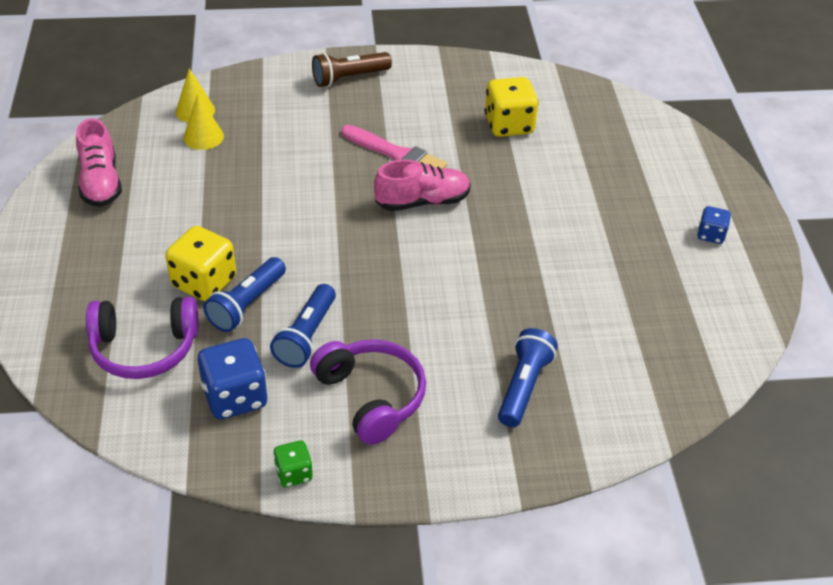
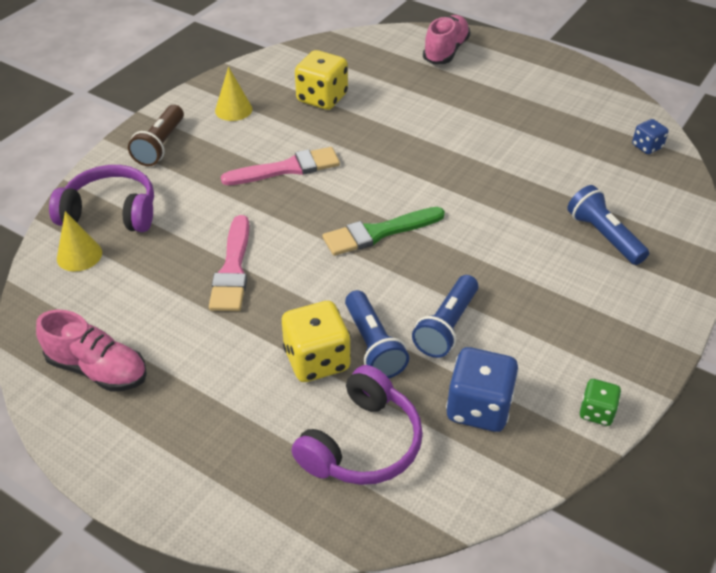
camera: 50 degrees left, 0 degrees up
(203, 137) = (122, 267): yellow cone -> yellow cone (233, 109)
(254, 189) = (233, 269): none -> pink brush
(306, 336) = (447, 326): blue flashlight -> blue flashlight turned 60 degrees clockwise
(371, 397) = (548, 322): purple headphones -> purple headphones (111, 212)
(376, 244) = (379, 232): none -> green brush
(422, 202) = (357, 183): pink shoe -> pink shoe (445, 51)
(711, 235) = (533, 77): blue dice -> blue dice (647, 147)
******
### Your task
Restate word for word the lines from the one holding "(376, 244) = (379, 232): none -> green brush" to the end of the listing, both ends included, and nothing more.

### Expected answer
(376, 244) = (379, 232): none -> green brush
(422, 202) = (357, 183): pink shoe -> pink shoe (445, 51)
(711, 235) = (533, 77): blue dice -> blue dice (647, 147)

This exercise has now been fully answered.